• **Exercise**:
Print, in exact form, the lines below from the one containing "blue semicircle: (90, 22) -> (74, 28), moved" through the one containing "black arrow: (149, 126)", and omit all others.

• **Task material**:
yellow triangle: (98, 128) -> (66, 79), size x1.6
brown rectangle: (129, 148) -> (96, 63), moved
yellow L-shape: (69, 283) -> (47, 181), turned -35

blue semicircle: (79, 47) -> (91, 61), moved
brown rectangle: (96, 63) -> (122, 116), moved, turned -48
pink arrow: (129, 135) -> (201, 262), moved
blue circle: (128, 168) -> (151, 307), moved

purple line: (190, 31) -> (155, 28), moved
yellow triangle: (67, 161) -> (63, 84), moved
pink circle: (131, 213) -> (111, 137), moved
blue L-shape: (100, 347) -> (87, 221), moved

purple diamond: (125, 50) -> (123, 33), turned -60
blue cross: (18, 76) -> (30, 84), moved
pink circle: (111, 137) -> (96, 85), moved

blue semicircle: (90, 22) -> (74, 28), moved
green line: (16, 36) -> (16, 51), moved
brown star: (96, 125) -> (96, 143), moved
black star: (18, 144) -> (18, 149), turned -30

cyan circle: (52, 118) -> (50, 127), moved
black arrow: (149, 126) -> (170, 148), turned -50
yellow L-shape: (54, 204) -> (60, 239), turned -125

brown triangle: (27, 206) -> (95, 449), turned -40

--

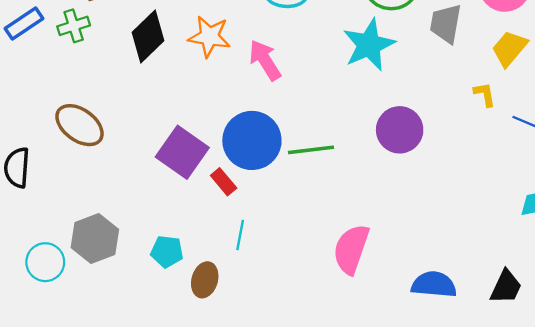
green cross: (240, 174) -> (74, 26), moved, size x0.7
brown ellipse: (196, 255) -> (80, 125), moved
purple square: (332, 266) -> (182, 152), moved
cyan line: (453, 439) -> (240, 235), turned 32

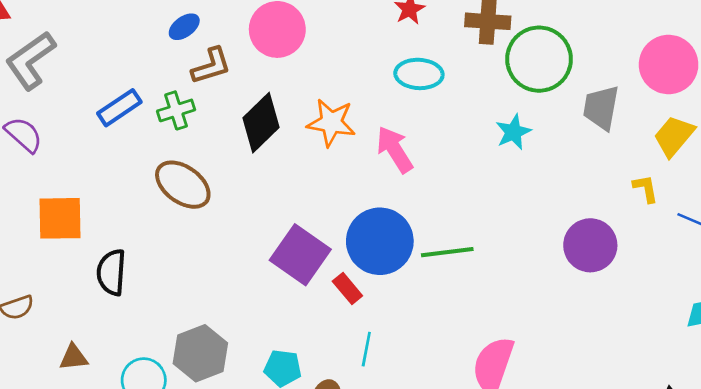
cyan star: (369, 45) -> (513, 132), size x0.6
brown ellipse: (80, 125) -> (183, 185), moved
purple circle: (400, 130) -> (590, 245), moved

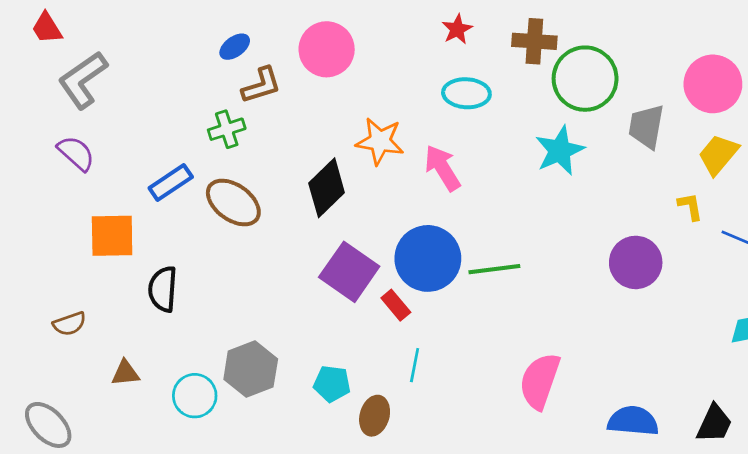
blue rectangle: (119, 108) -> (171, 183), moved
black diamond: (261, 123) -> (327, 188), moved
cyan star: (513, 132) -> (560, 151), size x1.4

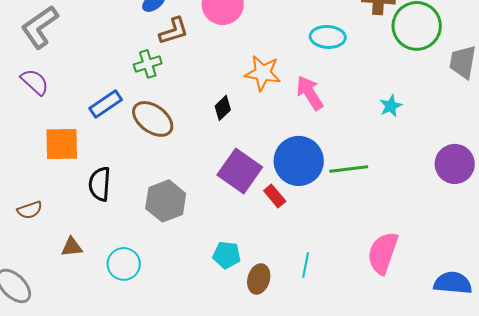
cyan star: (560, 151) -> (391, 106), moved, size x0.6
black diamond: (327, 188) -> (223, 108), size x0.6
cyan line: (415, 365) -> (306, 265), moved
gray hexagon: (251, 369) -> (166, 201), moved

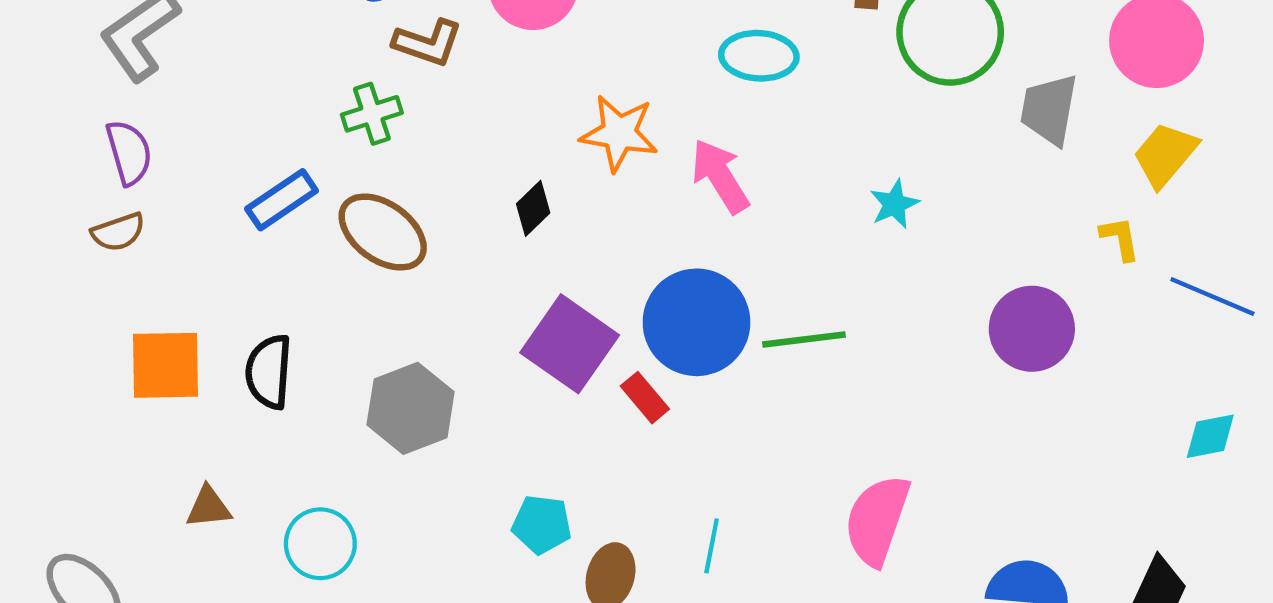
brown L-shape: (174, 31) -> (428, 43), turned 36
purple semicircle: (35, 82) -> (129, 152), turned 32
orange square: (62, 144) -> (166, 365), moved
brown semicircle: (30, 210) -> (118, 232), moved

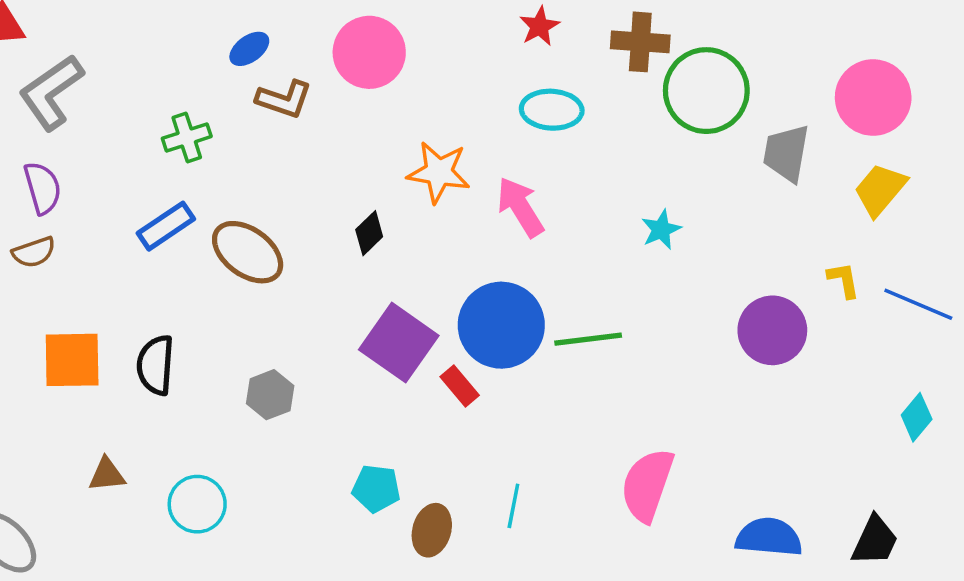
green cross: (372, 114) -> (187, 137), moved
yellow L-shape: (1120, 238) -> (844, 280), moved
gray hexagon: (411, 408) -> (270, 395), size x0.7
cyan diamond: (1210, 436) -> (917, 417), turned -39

• **Answer section**:
blue semicircle: (90, 22) -> (74, 28), moved
green line: (16, 36) -> (16, 51), moved
brown star: (96, 125) -> (96, 143), moved
black star: (18, 144) -> (18, 149), turned -30

cyan circle: (52, 118) -> (50, 127), moved
black arrow: (149, 126) -> (170, 148), turned -50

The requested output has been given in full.